:: Task to complete ::
Convert the lines of the records between the line holding "50 (434, 123)" and the line holding "Output the (x, y)", inclusive, into a JSON list of strings with one string per line and no blank lines.

-------- Material provided --------

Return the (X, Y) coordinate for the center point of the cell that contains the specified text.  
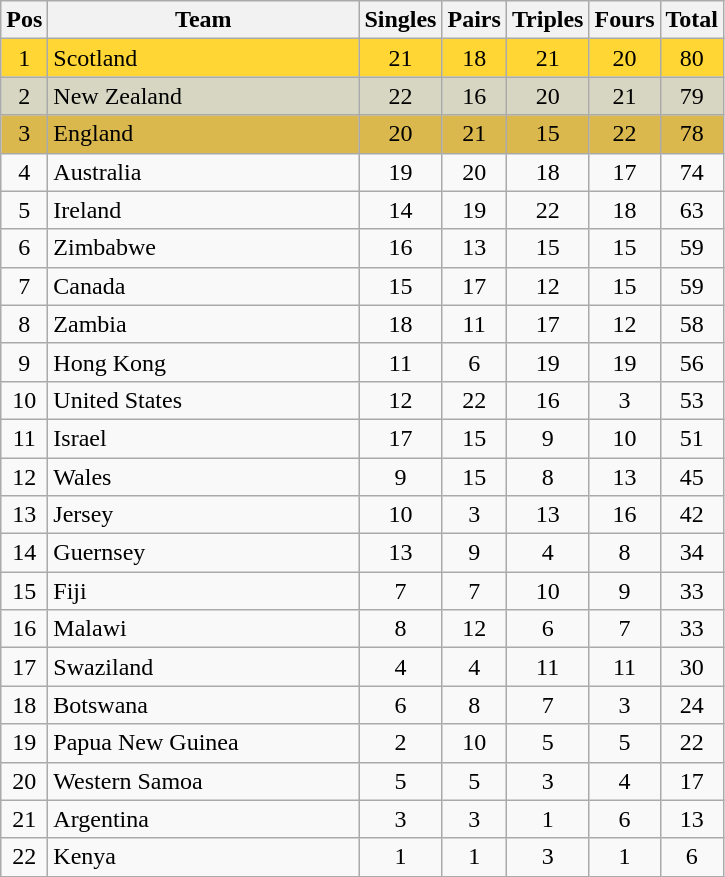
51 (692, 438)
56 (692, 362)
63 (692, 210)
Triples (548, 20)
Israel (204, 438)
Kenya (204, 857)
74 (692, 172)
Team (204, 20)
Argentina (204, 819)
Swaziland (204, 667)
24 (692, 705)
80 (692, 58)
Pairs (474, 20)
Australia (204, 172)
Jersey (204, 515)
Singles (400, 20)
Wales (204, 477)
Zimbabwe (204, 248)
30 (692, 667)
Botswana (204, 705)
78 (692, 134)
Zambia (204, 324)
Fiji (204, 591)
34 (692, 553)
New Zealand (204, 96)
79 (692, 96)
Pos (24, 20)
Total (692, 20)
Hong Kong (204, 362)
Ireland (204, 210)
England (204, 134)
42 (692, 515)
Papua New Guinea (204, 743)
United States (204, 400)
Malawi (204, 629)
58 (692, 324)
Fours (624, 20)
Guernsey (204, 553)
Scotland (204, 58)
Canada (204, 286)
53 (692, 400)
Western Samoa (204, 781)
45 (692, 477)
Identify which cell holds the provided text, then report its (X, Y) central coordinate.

--------
-------- Material provided --------

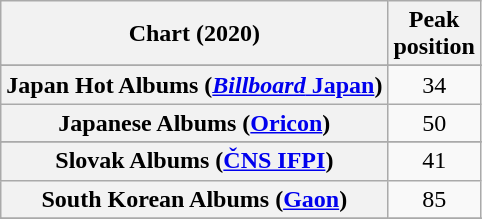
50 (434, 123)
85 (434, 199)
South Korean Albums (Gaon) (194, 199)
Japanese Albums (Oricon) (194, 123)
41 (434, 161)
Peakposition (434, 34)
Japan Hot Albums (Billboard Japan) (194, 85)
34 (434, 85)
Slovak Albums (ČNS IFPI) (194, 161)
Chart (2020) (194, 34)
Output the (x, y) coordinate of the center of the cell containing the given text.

--------
-------- Material provided --------

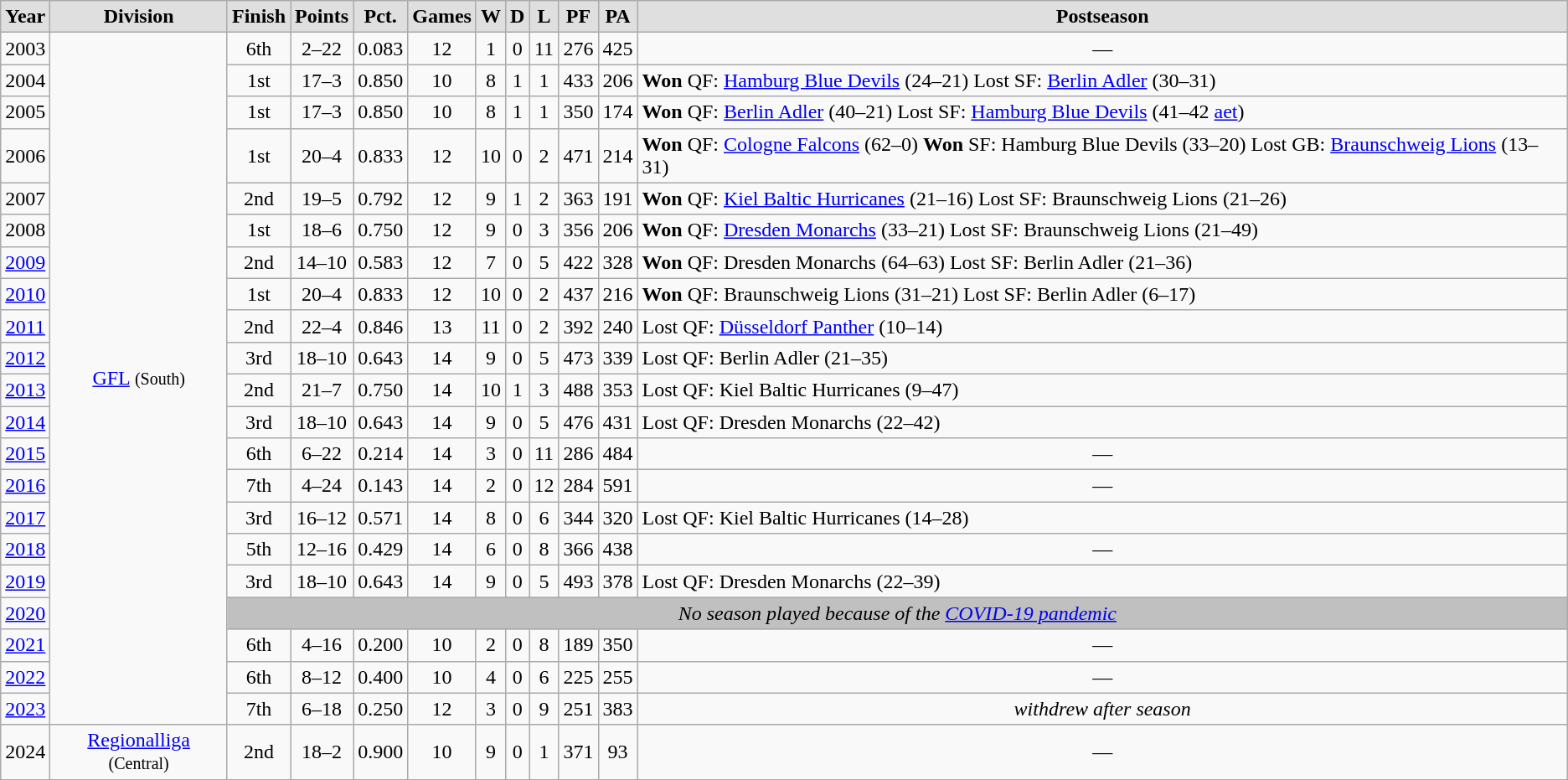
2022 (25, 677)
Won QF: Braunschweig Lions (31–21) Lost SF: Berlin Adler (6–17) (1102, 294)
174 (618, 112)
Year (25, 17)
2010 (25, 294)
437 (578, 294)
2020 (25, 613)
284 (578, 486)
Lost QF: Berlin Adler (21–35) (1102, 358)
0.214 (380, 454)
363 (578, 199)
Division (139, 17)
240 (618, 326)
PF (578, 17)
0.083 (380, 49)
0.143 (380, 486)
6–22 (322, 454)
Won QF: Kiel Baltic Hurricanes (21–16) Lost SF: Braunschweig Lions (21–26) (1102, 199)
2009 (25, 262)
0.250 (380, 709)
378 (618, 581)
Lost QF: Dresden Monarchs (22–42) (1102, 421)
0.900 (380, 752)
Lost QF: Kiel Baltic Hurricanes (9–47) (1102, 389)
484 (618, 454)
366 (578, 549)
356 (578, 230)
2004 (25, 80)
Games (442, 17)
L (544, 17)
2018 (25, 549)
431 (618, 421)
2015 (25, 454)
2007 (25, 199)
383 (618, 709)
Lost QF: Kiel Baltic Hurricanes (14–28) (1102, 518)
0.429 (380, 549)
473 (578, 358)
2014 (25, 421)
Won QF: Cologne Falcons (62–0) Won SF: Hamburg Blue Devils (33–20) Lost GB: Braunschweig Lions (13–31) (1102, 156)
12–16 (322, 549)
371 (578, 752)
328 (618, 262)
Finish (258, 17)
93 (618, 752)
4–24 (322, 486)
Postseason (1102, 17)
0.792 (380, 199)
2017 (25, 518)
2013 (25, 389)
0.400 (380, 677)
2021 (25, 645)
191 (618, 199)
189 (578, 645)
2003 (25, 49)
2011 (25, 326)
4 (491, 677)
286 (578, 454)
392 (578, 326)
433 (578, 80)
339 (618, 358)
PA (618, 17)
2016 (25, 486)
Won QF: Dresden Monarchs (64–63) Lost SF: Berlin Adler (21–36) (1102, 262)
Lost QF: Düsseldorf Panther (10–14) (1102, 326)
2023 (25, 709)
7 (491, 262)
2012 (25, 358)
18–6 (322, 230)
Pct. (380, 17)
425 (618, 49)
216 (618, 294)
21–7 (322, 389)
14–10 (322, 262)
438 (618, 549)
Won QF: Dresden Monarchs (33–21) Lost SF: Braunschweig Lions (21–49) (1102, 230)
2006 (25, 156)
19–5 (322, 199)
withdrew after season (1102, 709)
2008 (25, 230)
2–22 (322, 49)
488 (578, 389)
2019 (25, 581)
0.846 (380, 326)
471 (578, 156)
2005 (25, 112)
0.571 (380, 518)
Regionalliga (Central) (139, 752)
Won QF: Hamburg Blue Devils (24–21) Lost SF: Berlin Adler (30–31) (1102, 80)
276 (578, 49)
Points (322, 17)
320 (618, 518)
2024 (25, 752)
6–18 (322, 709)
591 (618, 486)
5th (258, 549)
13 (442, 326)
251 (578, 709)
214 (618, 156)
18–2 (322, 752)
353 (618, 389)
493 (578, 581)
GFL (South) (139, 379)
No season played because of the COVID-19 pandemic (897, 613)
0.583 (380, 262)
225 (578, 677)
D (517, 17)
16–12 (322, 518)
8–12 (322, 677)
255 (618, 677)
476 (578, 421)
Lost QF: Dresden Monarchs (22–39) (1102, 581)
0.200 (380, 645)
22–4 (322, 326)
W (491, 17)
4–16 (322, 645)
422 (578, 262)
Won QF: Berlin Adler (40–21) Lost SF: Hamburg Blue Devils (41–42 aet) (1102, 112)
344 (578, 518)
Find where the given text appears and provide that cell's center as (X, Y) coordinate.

--------

:: Answer for this exercise ::
[
  "50 (434, 123)",
  "85 (434, 199)",
  "South Korean Albums (Gaon) (194, 199)",
  "Japanese Albums (Oricon) (194, 123)",
  "41 (434, 161)",
  "Peakposition (434, 34)",
  "Japan Hot Albums (Billboard Japan) (194, 85)",
  "34 (434, 85)",
  "Slovak Albums (ČNS IFPI) (194, 161)",
  "Chart (2020) (194, 34)",
  "Output the (x, y) coordinate of the center of the cell containing the given text."
]